> [Your goal]:
Please transcribe the data exactly as shown, skipping the images.

> [Data excerpt]:

---

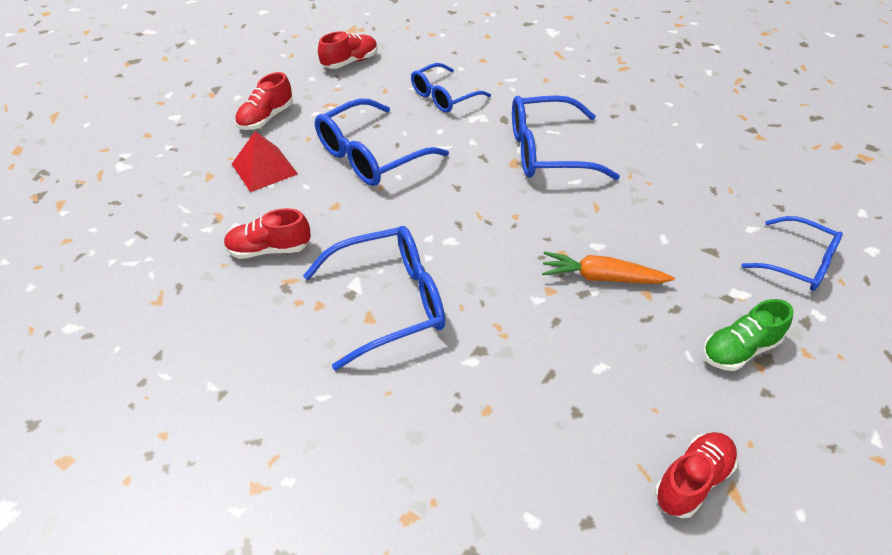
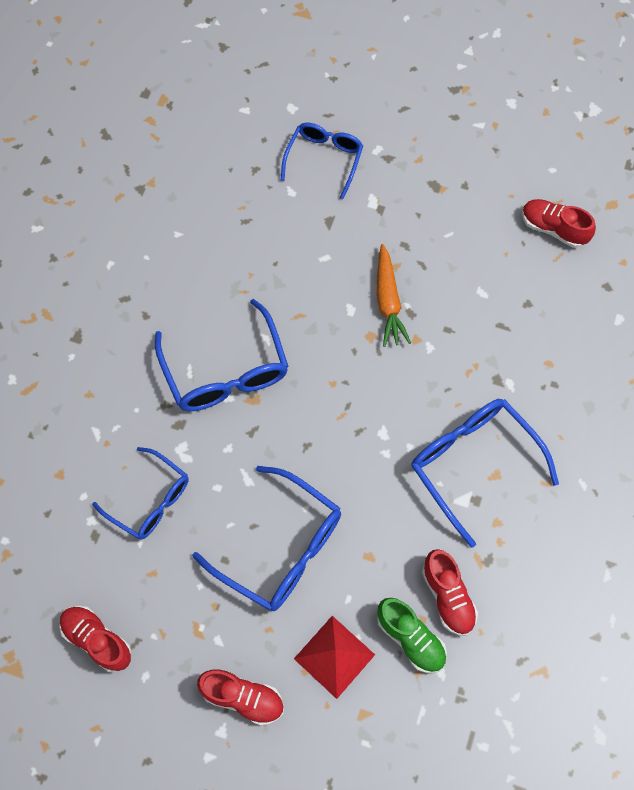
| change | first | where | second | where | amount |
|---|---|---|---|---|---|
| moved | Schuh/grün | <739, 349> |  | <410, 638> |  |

---

> [Reply to the exercise]:
| change | first | where | second | where | amount |
|---|---|---|---|---|---|
| moved | Schuh/grün | <739, 349> |  | <410, 638> |  |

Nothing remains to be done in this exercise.